In the records below, some lines contain the word "DGND". Copy each of them.

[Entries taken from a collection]
• • • •
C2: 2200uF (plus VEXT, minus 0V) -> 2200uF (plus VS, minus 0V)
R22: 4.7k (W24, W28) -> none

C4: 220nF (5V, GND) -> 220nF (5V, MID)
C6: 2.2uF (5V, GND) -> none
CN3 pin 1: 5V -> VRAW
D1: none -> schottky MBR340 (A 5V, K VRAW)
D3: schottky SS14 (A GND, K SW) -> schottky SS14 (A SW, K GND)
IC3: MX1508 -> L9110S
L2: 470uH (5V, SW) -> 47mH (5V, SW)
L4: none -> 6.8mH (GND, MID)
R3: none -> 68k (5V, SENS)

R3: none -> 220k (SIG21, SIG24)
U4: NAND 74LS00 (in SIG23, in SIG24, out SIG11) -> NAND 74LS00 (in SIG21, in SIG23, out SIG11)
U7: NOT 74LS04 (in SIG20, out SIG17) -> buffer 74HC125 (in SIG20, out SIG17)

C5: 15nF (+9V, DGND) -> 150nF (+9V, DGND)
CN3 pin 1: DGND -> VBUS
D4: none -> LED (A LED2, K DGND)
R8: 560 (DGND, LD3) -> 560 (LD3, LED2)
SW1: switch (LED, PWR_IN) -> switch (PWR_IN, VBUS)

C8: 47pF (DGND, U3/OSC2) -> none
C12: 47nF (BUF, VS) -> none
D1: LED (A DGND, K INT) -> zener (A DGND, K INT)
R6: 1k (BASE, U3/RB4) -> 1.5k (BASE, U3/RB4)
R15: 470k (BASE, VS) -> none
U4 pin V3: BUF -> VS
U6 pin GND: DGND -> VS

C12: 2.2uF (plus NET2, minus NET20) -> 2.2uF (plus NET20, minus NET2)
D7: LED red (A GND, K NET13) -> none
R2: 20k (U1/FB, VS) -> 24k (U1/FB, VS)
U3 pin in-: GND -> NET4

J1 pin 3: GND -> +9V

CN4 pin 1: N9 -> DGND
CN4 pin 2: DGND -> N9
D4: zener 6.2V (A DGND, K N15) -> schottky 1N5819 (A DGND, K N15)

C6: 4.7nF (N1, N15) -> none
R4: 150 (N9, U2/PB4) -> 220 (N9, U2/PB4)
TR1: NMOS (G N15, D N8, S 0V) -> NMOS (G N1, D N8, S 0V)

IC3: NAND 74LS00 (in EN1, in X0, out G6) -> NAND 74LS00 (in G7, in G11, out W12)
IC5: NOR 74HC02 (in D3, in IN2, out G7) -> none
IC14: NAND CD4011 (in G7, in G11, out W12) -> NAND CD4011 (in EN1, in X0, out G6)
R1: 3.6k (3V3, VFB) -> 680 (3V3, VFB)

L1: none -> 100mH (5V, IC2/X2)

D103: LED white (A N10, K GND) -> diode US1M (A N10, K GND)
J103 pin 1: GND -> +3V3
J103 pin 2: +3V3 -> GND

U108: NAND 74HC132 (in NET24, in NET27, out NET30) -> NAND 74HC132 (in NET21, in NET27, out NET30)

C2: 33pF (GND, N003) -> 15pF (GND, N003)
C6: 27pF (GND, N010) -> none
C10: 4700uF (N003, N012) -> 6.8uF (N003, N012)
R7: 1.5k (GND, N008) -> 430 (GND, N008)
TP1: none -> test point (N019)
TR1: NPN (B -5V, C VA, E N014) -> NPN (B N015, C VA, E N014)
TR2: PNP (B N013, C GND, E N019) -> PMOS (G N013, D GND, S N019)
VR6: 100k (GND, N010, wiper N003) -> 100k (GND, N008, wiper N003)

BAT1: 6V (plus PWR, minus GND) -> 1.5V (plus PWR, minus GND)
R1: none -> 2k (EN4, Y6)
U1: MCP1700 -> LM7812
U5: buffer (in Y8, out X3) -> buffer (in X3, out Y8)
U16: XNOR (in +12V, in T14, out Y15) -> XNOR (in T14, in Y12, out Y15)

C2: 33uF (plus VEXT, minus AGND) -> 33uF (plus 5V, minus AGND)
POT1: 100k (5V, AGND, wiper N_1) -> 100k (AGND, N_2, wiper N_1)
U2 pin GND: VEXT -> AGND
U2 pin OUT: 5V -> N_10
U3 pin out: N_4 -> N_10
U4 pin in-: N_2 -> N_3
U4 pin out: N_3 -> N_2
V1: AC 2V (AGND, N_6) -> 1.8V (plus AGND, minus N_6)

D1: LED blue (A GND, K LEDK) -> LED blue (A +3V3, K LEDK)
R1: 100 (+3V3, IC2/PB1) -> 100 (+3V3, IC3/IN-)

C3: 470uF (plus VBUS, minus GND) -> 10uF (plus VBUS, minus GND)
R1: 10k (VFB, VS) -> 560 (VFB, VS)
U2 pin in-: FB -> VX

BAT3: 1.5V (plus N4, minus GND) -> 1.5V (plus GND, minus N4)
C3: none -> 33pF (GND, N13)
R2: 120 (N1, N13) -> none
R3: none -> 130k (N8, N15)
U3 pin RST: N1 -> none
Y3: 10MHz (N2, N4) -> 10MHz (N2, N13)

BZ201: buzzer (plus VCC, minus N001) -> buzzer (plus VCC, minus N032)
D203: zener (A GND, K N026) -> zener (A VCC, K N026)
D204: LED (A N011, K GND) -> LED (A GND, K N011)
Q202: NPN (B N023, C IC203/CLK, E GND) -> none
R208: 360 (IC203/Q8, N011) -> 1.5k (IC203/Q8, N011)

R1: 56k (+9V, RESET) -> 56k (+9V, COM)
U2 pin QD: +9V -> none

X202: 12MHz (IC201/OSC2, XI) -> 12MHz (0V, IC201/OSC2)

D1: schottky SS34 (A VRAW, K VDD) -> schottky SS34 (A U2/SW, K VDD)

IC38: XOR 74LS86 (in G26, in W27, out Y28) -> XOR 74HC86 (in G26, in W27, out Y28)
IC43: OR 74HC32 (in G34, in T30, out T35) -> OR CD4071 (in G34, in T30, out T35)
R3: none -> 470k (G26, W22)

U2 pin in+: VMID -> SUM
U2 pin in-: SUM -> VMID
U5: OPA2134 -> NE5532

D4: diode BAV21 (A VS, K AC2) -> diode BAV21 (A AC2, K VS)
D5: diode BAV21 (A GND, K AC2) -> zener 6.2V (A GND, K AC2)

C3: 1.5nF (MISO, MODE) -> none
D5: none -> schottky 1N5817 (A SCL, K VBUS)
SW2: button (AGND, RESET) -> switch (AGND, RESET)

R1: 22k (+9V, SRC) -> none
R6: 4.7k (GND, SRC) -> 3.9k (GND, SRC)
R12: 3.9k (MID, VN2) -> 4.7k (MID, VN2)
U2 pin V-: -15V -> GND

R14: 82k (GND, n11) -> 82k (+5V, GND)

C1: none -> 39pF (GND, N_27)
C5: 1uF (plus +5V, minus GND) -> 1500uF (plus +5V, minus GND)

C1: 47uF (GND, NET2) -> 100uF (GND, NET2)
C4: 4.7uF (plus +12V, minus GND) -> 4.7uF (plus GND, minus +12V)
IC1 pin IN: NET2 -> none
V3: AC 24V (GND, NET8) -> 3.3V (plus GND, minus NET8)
• • • •
## RESPONSE
C5: 15nF (+9V, DGND) -> 150nF (+9V, DGND)
CN3 pin 1: DGND -> VBUS
D4: none -> LED (A LED2, K DGND)
R8: 560 (DGND, LD3) -> 560 (LD3, LED2)
C8: 47pF (DGND, U3/OSC2) -> none
D1: LED (A DGND, K INT) -> zener (A DGND, K INT)
U6 pin GND: DGND -> VS
CN4 pin 1: N9 -> DGND
CN4 pin 2: DGND -> N9
D4: zener 6.2V (A DGND, K N15) -> schottky 1N5819 (A DGND, K N15)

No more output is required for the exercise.